* [YOUR OBJECTIVE]: I need every line that includes the word "purple" copied from the material.

* [RECORDED DATA]:
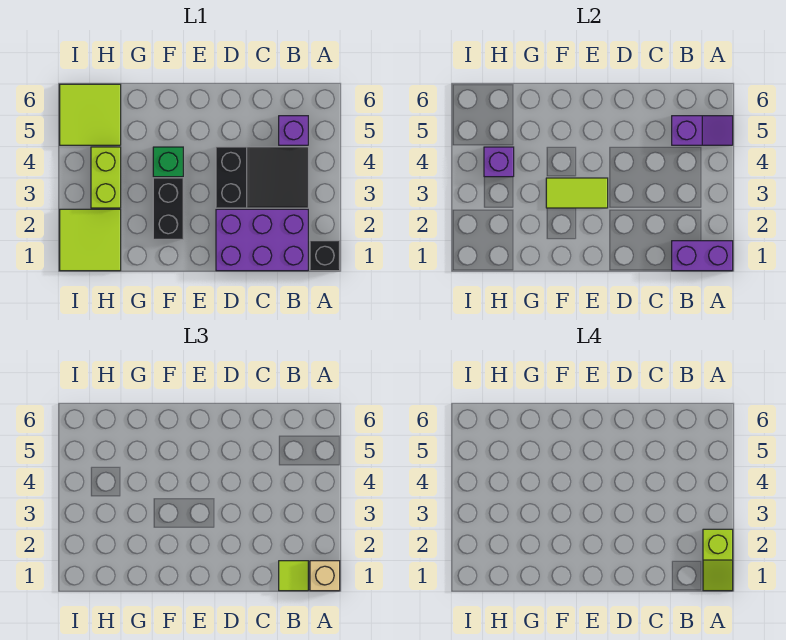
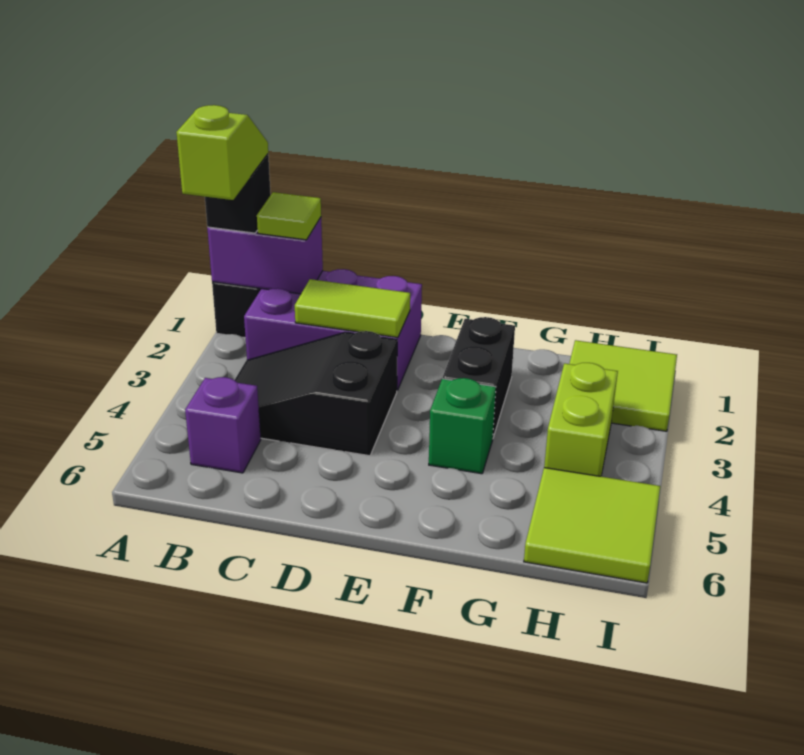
tan brick A1 level 3 -> black brick A1 level 3
purple slope A5:B5 level 2 top B -> none
lime tile E3:F3 level 2 -> lime tile C2:D2 level 2
purple brick H4 level 2 -> none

* [EXERCISE SOLUTION]:
purple slope A5:B5 level 2 top B -> none
purple brick H4 level 2 -> none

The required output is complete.